▸ WORK INSTRUCTIONS
In your copy, include no images, and write out every entry below exactly as it stands.

▸ RECORDS FOR THE TASK

====

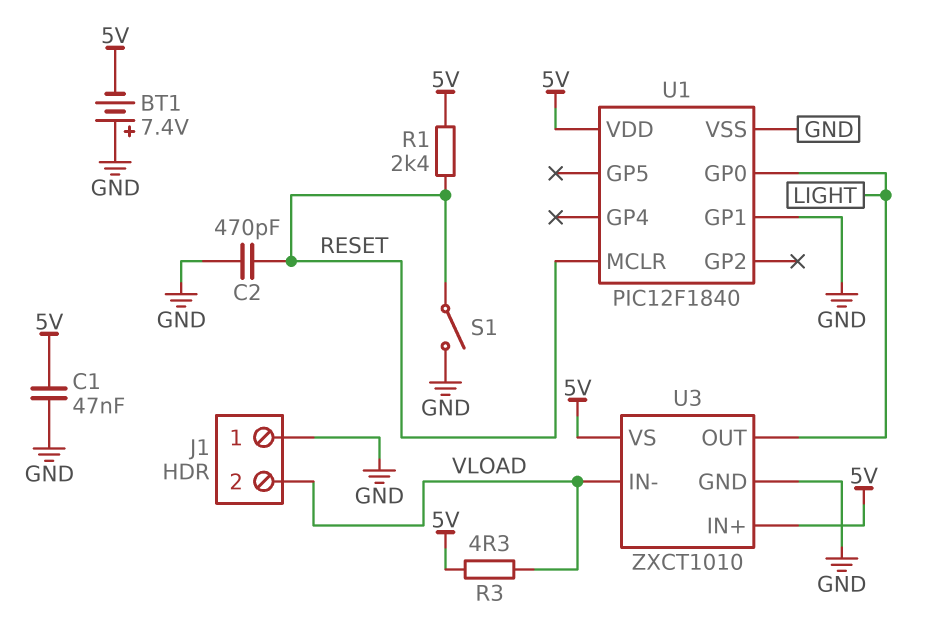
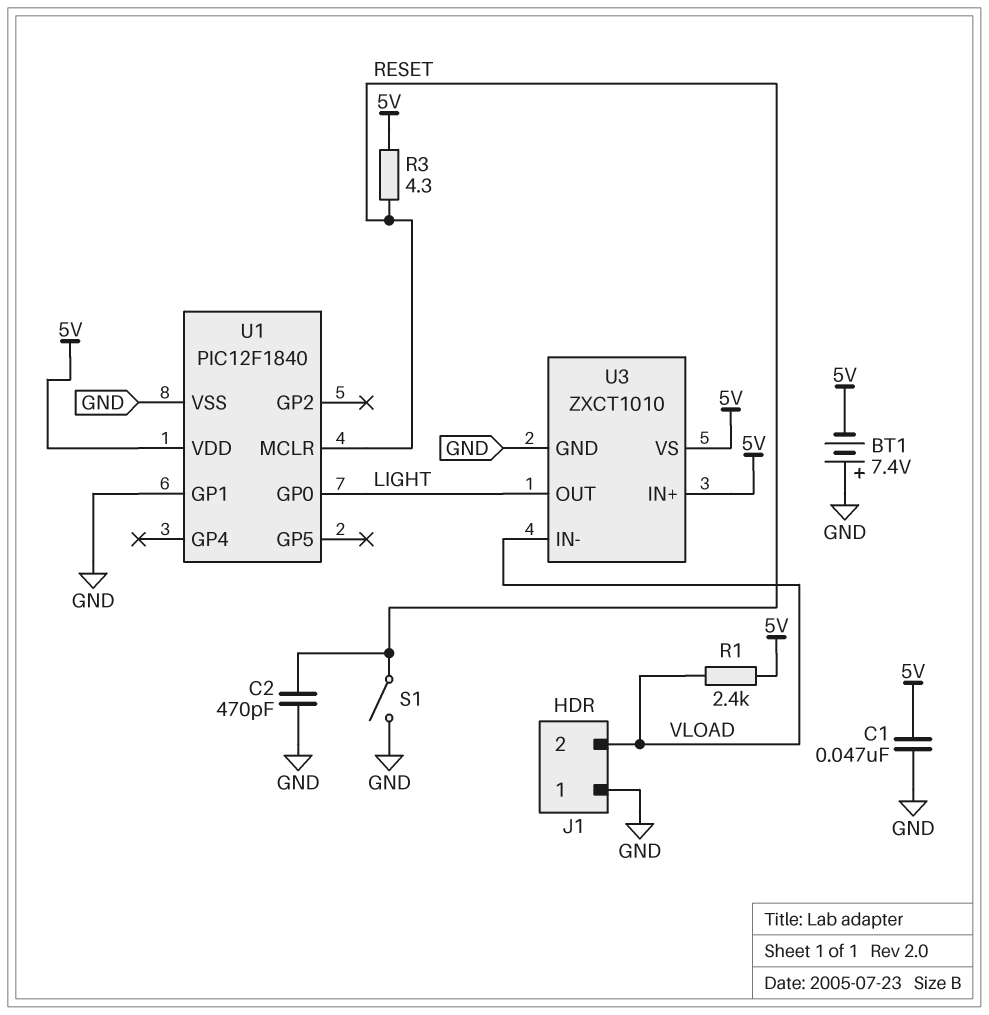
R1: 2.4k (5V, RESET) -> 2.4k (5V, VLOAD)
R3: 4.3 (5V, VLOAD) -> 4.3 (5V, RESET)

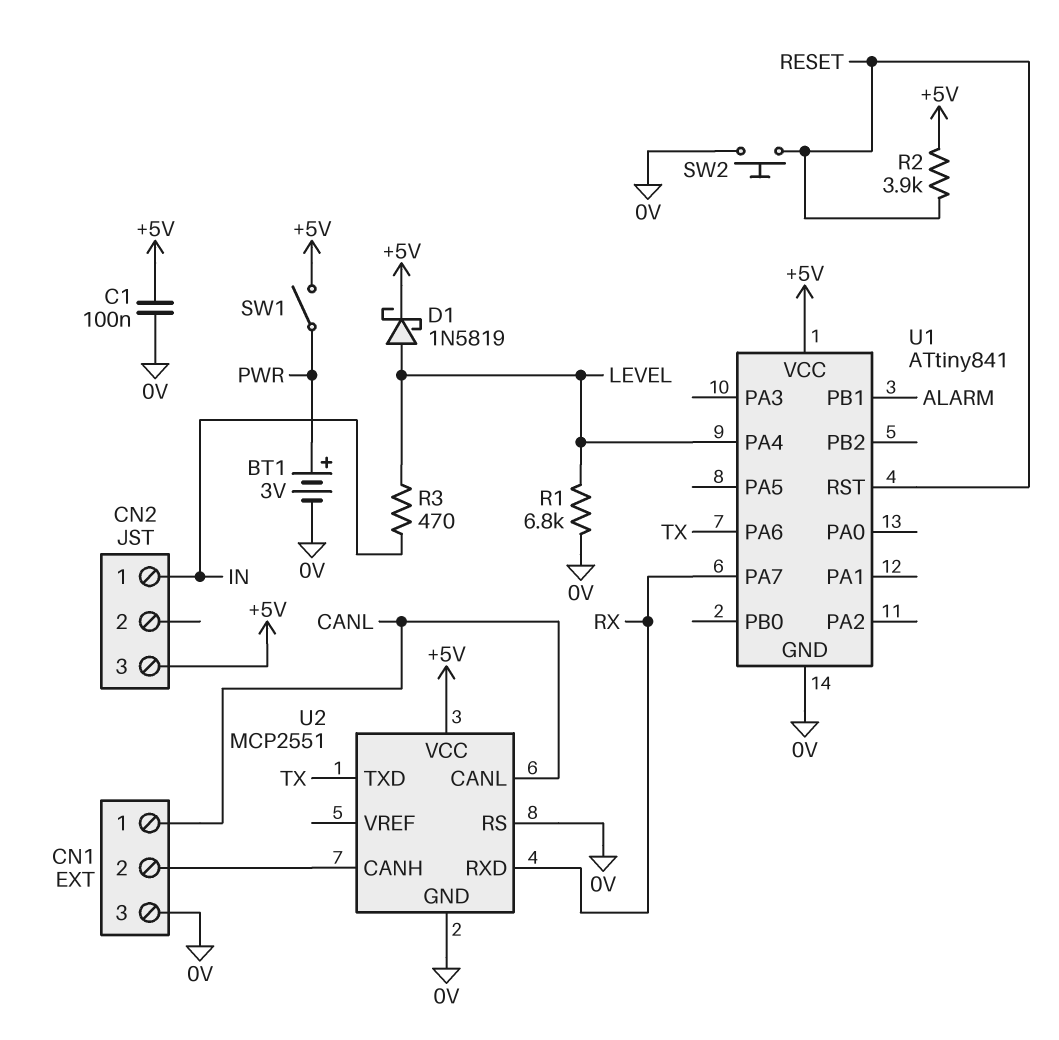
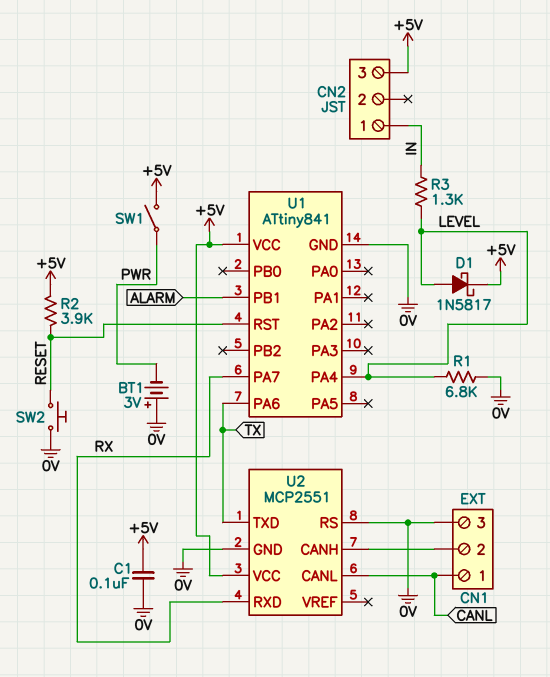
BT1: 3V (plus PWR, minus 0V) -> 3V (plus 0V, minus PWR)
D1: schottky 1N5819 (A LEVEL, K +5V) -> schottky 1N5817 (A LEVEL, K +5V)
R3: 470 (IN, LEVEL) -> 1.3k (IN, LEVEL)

====

▸ RESPONSE
R1: 2.4k (5V, RESET) -> 2.4k (5V, VLOAD)
R3: 4.3 (5V, VLOAD) -> 4.3 (5V, RESET)

BT1: 3V (plus PWR, minus 0V) -> 3V (plus 0V, minus PWR)
D1: schottky 1N5819 (A LEVEL, K +5V) -> schottky 1N5817 (A LEVEL, K +5V)
R3: 470 (IN, LEVEL) -> 1.3k (IN, LEVEL)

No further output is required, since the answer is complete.